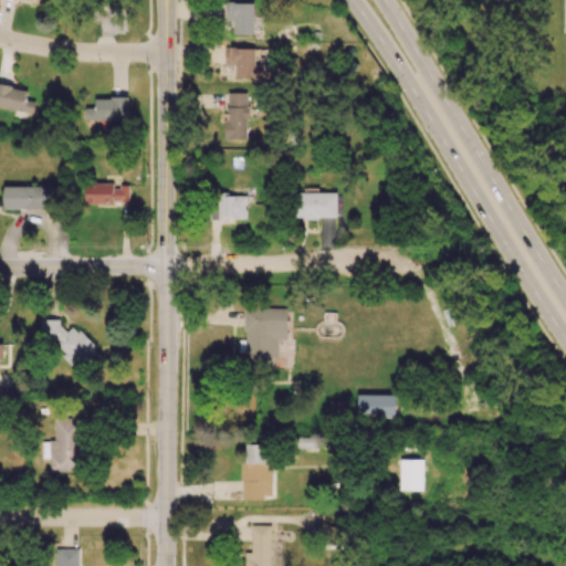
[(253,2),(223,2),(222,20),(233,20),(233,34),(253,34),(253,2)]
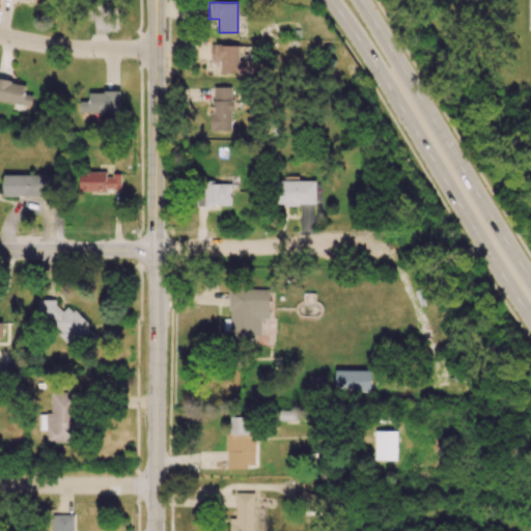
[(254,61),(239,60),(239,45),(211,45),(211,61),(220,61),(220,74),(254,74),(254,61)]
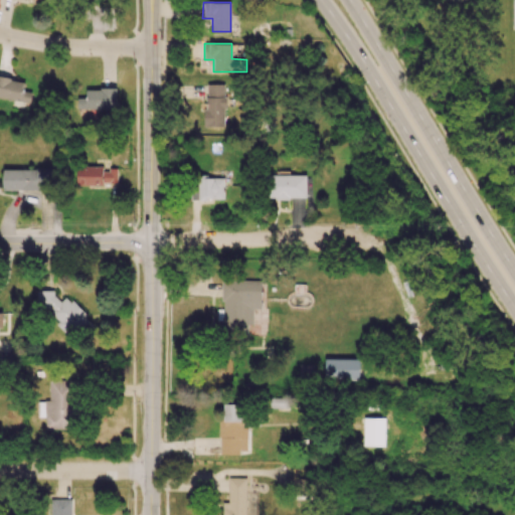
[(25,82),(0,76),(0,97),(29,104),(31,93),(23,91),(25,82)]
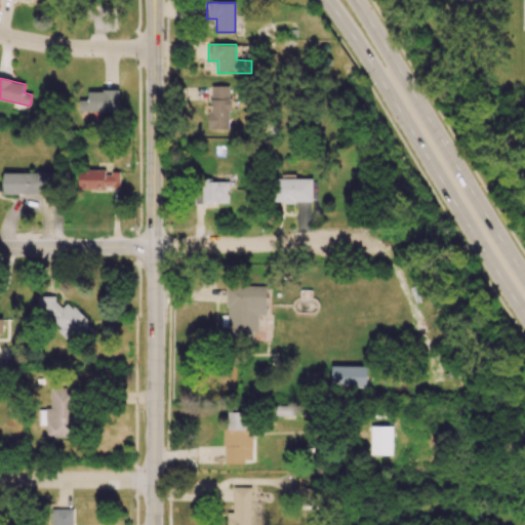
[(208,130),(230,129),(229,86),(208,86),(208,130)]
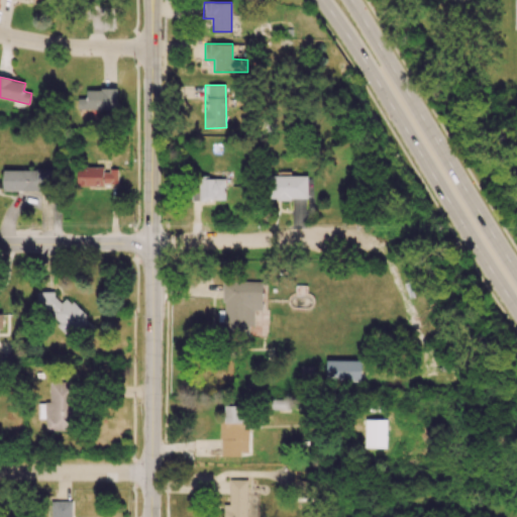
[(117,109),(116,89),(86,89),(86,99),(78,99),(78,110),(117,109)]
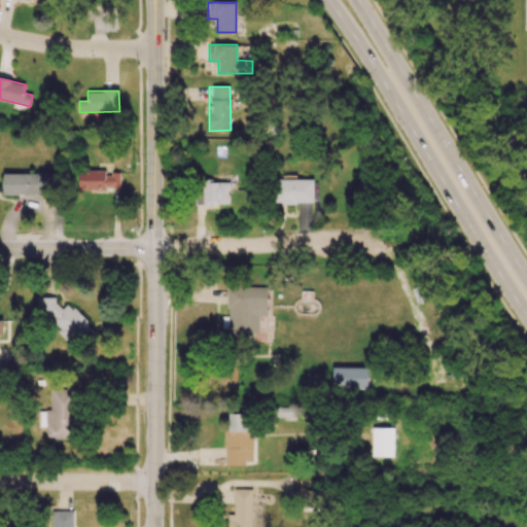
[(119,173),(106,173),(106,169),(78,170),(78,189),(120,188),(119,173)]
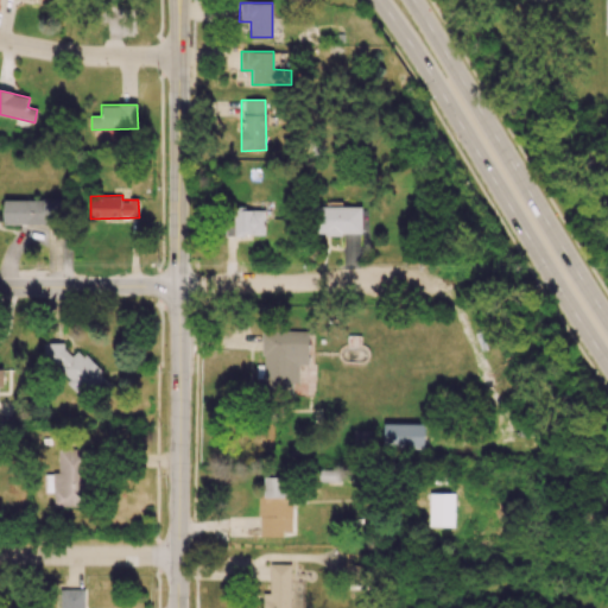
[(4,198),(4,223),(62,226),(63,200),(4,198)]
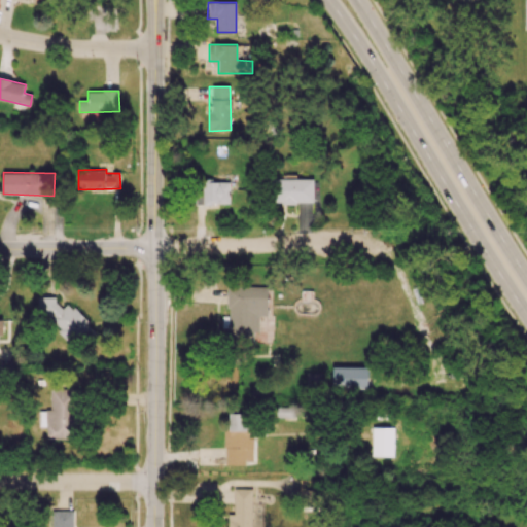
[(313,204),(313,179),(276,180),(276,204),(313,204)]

*-*-*

Repeat the material above in full and exactly, apart from the pictures.

[(253,2),(223,2),(222,20),(233,20),(233,34),(253,34),(253,2)]
[(254,61),(239,60),(239,45),(211,45),(211,61),(220,61),(220,74),(254,74),(254,61)]
[(25,82),(0,76),(0,97),(29,104),(31,93),(23,91),(25,82)]
[(208,130),(230,129),(229,86),(208,86),(208,130)]
[(117,109),(116,89),(86,89),(86,99),(78,99),(78,110),(117,109)]
[(119,173),(106,173),(106,169),(78,170),(78,189),(120,188),(119,173)]
[(4,198),(4,223),(62,226),(63,200),(4,198)]
[(313,204),(313,179),(276,180),(276,204),(313,204)]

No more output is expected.